# [Your task]
Print out the data precisely as it appears here, with no pictures.

# [Object displacement listings]

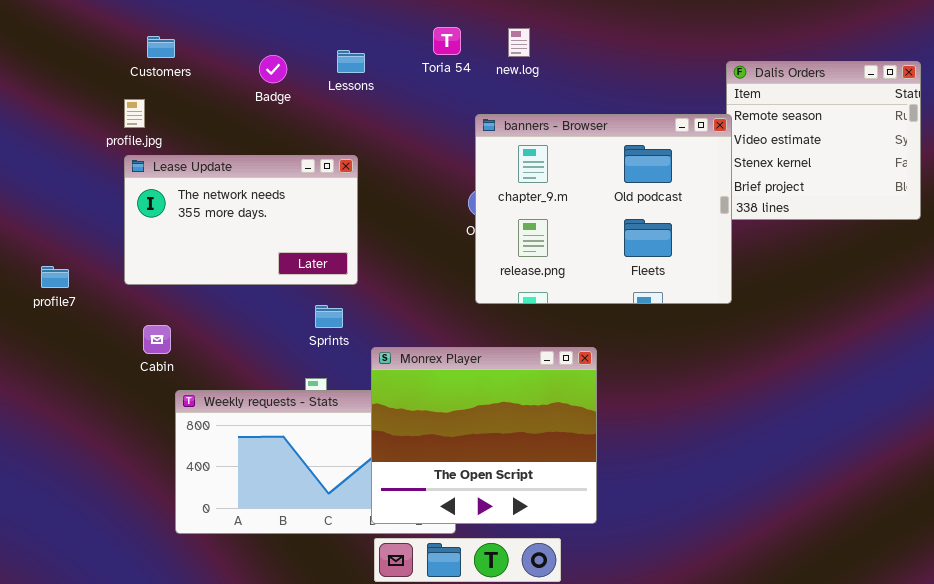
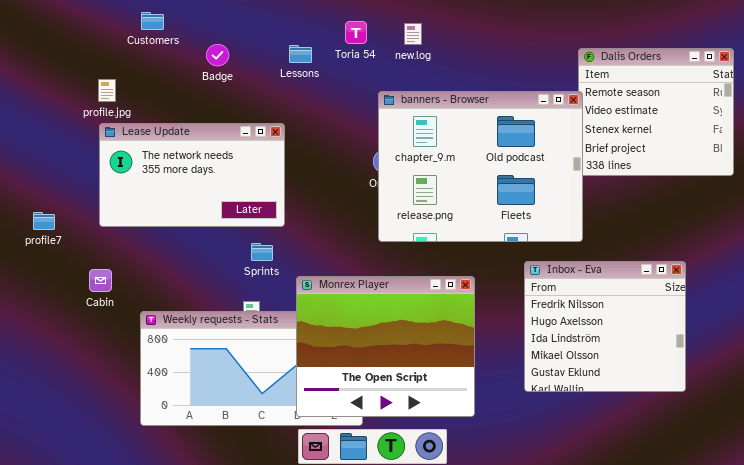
Customers: [147,36,175,58] -> [141,12,164,30], moved
Lessons: [337,50,365,73] -> [289,45,312,63], moved
Cabin: [143,325,171,354] -> [89,269,112,292], moved
Inbox - Eva: none -> [524,261,686,392], opened

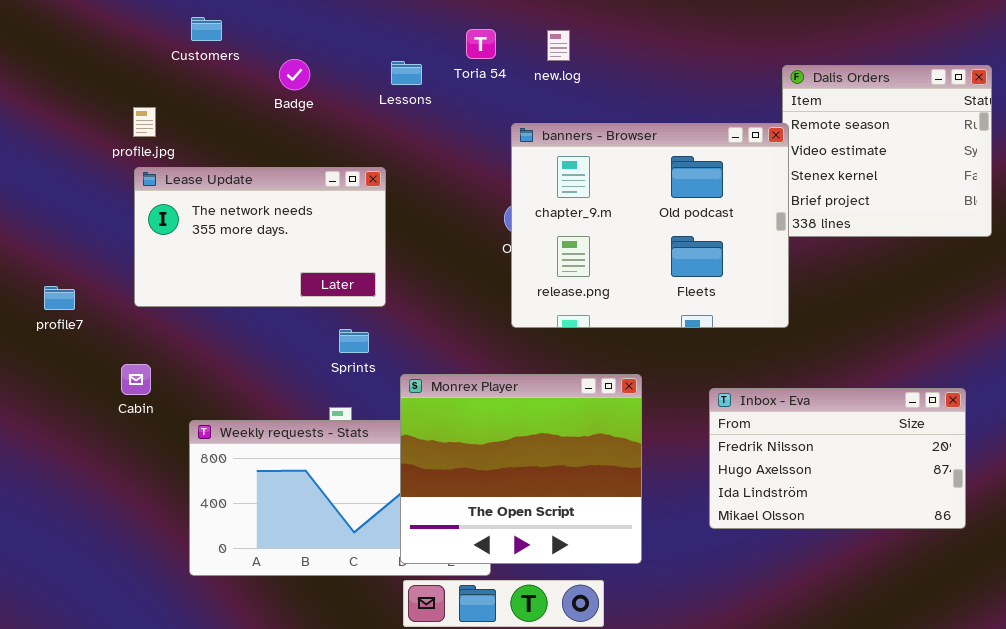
Inbox - Eva: [524,261,686,392] -> [709,388,966,529], resized

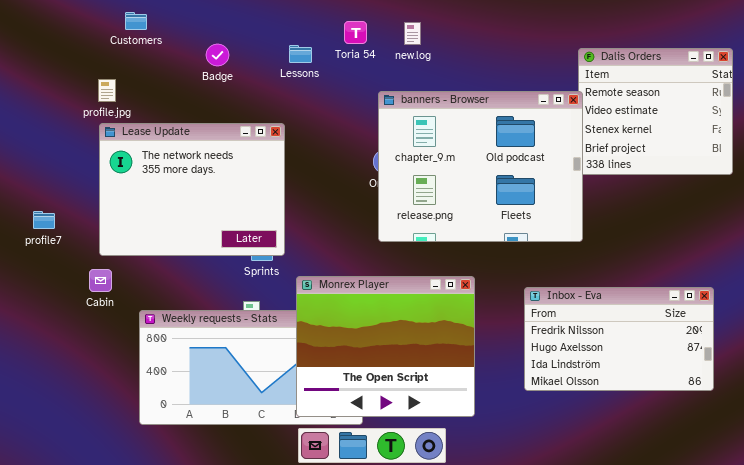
Customers: [191,17,222,41] -> [125,12,147,30], moved
Lease Update: [134,167,386,307] -> [99,123,285,256], resized

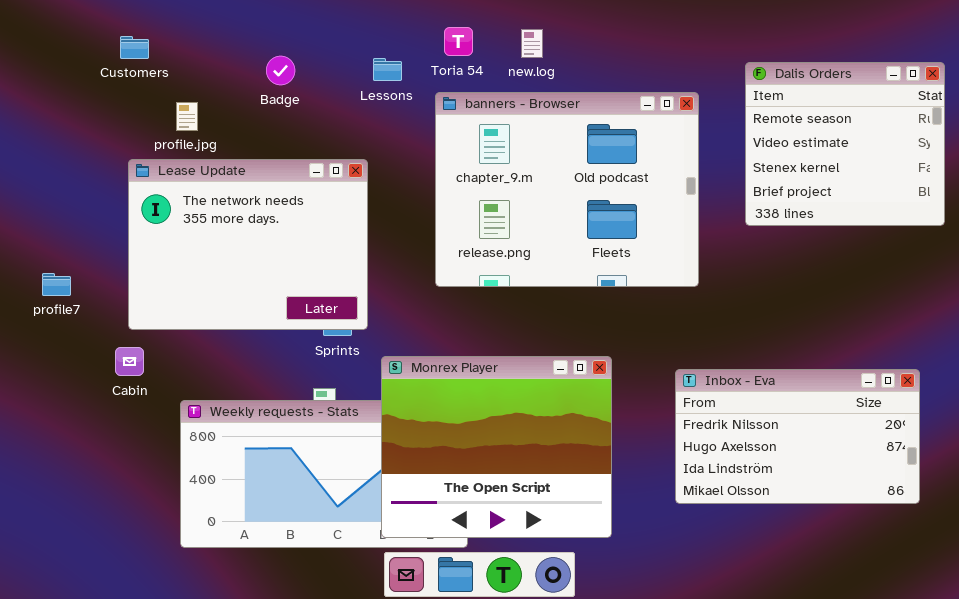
Customers: [125,12,147,30] -> [120,36,149,59], moved
profile.jpg: [98,79,116,102] -> [176,102,198,131], moved
banners - Browser: [378,91,583,242] -> [435,92,699,287], moved

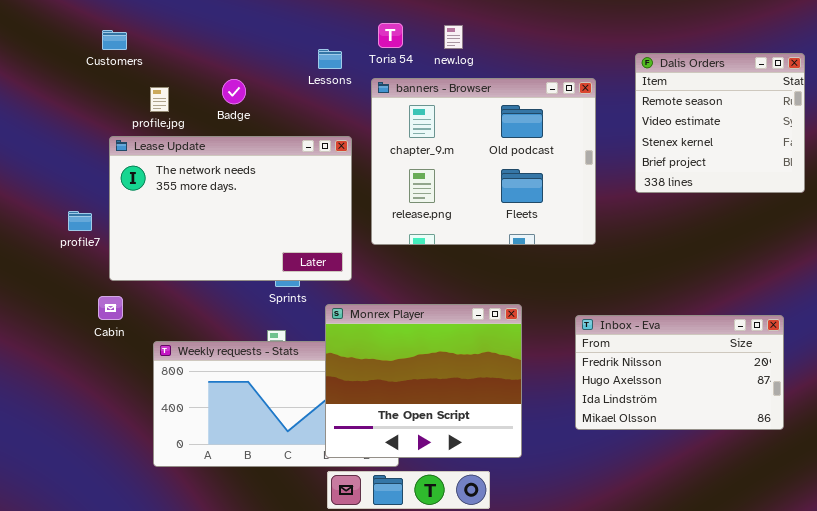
Badge: [266,56,295,85] -> [222,79,246,104], moved
Lease Update: [128,159,368,330] -> [109,136,352,281], resized
profile7: [42,273,71,296] -> [68,211,92,231], moved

# [Task response]
Customers: [147,36,175,58] -> [141,12,164,30], moved
Lessons: [337,50,365,73] -> [289,45,312,63], moved
Cabin: [143,325,171,354] -> [89,269,112,292], moved
Inbox - Eva: none -> [524,261,686,392], opened

Inbox - Eva: [524,261,686,392] -> [709,388,966,529], resized

Customers: [191,17,222,41] -> [125,12,147,30], moved
Lease Update: [134,167,386,307] -> [99,123,285,256], resized

Customers: [125,12,147,30] -> [120,36,149,59], moved
profile.jpg: [98,79,116,102] -> [176,102,198,131], moved
banners - Browser: [378,91,583,242] -> [435,92,699,287], moved

Badge: [266,56,295,85] -> [222,79,246,104], moved
Lease Update: [128,159,368,330] -> [109,136,352,281], resized
profile7: [42,273,71,296] -> [68,211,92,231], moved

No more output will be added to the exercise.